About this task » Nothing but the pictures gets dropped; retype every entry exactly.

┄┄┄┄┄┄

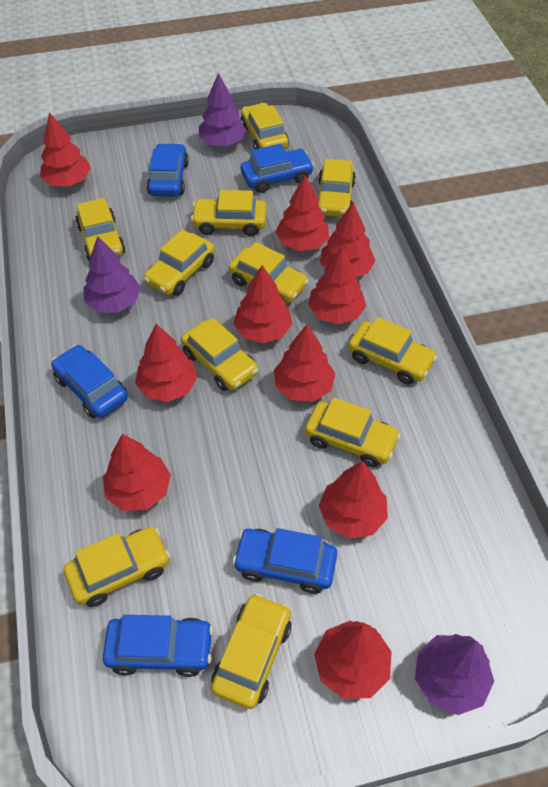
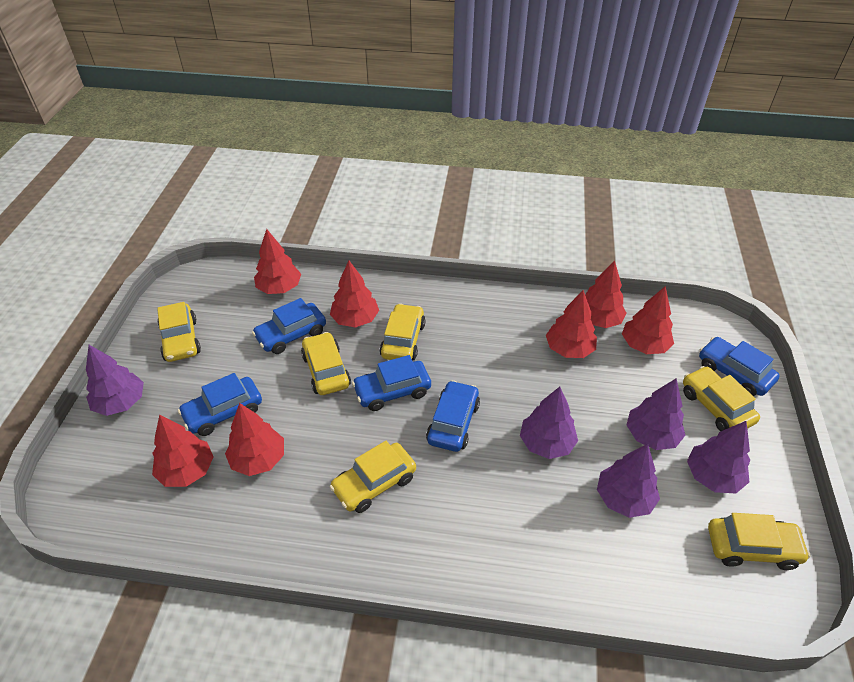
purple tree: 3 -> 5
red tree: 10 -> 7
yellow car: 11 -> 6

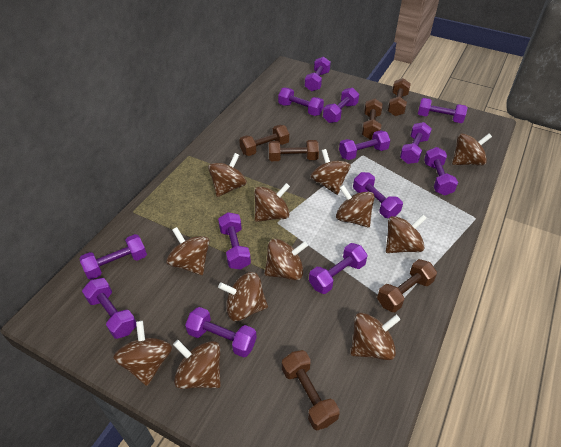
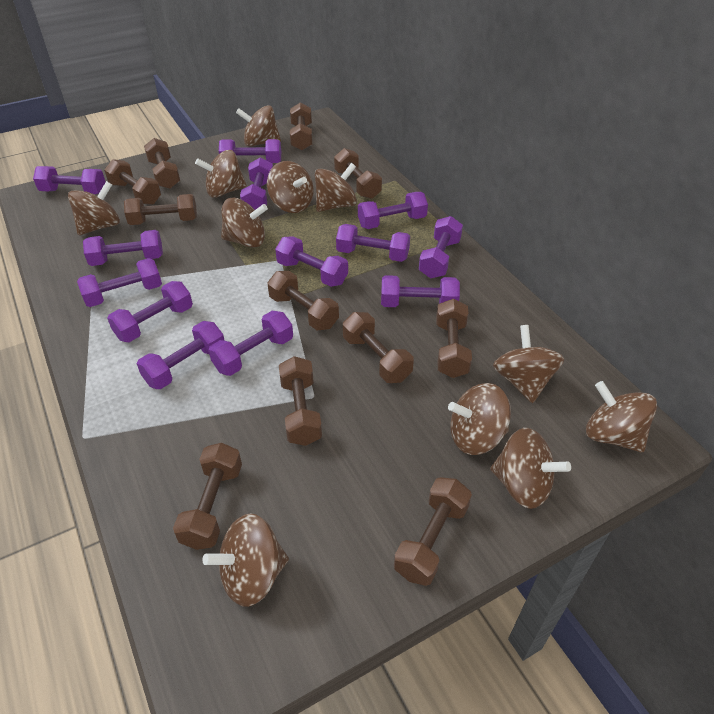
brown dumbbell: 6 -> 11
brown spinning top: 12 -> 11

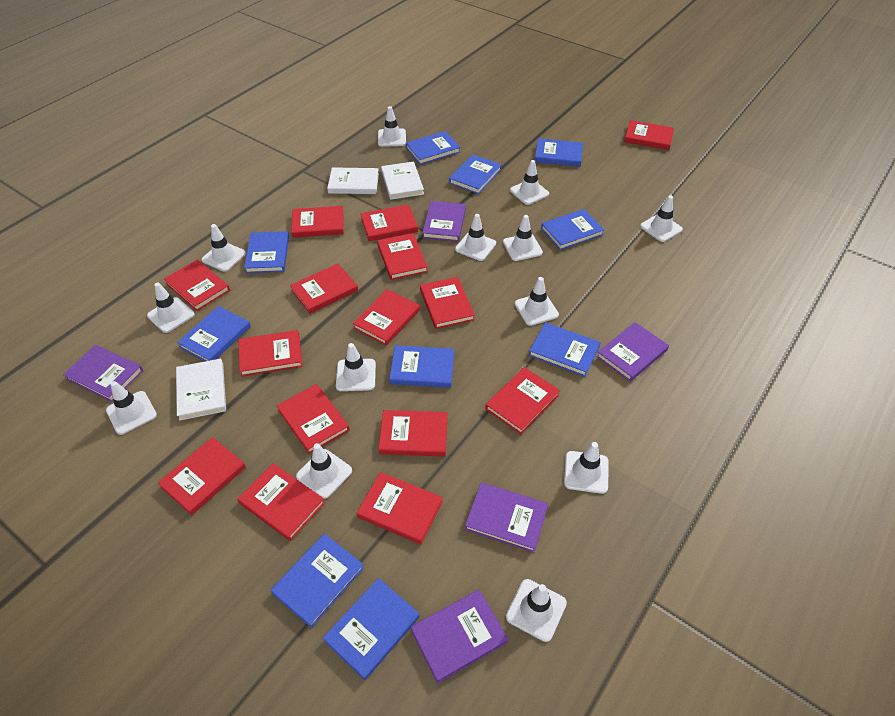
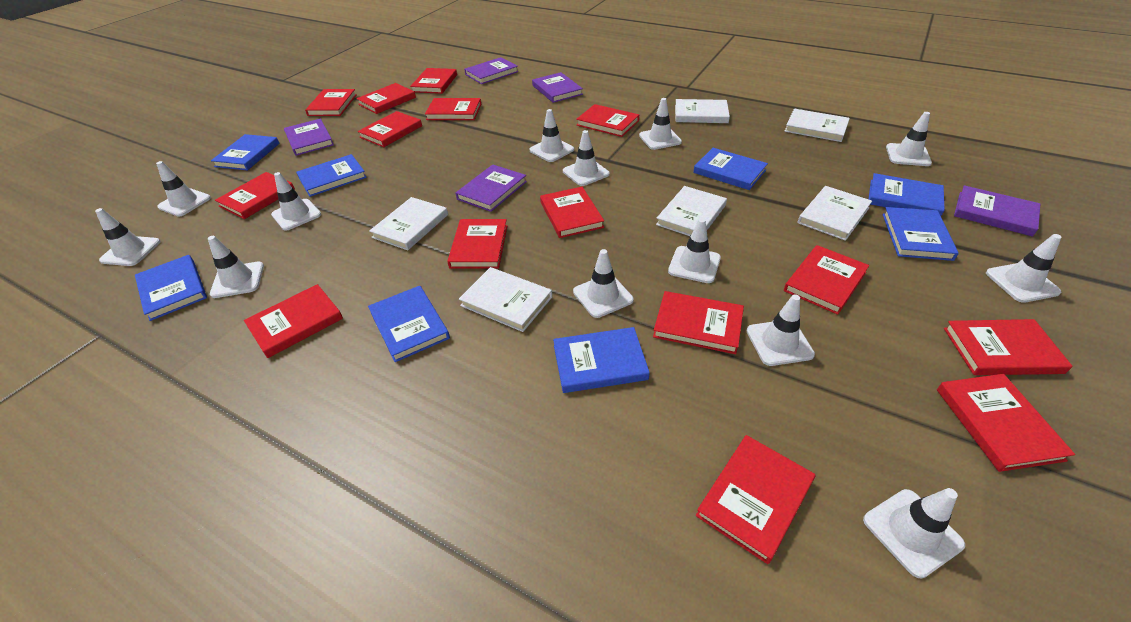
blue book: 10 -> 8
white book: 3 -> 6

┄┄┄┄┄┄

Output below »
purple tree: 3 -> 5
red tree: 10 -> 7
yellow car: 11 -> 6

brown dumbbell: 6 -> 11
brown spinning top: 12 -> 11

blue book: 10 -> 8
white book: 3 -> 6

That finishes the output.